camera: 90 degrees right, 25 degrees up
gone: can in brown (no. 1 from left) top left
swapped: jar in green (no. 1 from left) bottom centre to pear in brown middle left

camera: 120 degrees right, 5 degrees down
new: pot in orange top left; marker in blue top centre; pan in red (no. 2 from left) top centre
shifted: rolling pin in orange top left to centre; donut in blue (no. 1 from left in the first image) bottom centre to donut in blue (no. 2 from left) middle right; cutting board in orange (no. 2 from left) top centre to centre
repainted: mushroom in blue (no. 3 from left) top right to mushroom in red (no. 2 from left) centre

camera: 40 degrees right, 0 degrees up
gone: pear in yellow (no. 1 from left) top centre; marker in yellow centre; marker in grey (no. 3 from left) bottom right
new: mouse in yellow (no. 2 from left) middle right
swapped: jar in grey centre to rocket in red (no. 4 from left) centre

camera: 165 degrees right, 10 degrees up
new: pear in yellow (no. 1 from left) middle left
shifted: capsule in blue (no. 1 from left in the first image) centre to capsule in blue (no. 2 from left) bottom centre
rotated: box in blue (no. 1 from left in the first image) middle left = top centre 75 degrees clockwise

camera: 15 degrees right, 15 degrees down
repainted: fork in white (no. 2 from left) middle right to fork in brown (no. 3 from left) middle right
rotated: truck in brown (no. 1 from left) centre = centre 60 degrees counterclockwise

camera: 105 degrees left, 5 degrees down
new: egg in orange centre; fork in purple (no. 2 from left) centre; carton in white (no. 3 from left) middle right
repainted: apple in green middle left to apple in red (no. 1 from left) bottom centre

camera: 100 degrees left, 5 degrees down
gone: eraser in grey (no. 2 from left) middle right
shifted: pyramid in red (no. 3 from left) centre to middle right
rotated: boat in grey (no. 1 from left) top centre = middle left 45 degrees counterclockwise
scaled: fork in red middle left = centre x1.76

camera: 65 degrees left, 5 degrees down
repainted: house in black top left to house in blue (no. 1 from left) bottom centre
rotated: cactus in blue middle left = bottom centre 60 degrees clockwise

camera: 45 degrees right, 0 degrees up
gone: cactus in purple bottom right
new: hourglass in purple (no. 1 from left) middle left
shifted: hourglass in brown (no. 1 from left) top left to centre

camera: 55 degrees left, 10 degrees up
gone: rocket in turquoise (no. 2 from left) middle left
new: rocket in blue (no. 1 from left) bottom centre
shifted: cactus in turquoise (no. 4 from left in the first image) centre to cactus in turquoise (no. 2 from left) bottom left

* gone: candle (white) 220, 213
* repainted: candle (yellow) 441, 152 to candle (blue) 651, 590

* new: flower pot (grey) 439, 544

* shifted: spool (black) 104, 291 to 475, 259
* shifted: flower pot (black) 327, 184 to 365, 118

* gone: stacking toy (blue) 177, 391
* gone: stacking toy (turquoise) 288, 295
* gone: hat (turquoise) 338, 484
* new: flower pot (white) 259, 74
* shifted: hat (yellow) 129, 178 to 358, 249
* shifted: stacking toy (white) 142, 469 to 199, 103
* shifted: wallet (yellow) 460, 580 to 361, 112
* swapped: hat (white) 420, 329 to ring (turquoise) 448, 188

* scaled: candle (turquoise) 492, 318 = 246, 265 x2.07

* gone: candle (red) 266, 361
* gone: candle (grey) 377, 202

☆ ☆ ☆ ☆ ☆

Go through the material and copy each line in which the word "flower" occurs.

EXPECTED OUTPUT
* new: flower pot (grey) 439, 544
* shifted: flower pot (black) 327, 184 to 365, 118
* new: flower pot (white) 259, 74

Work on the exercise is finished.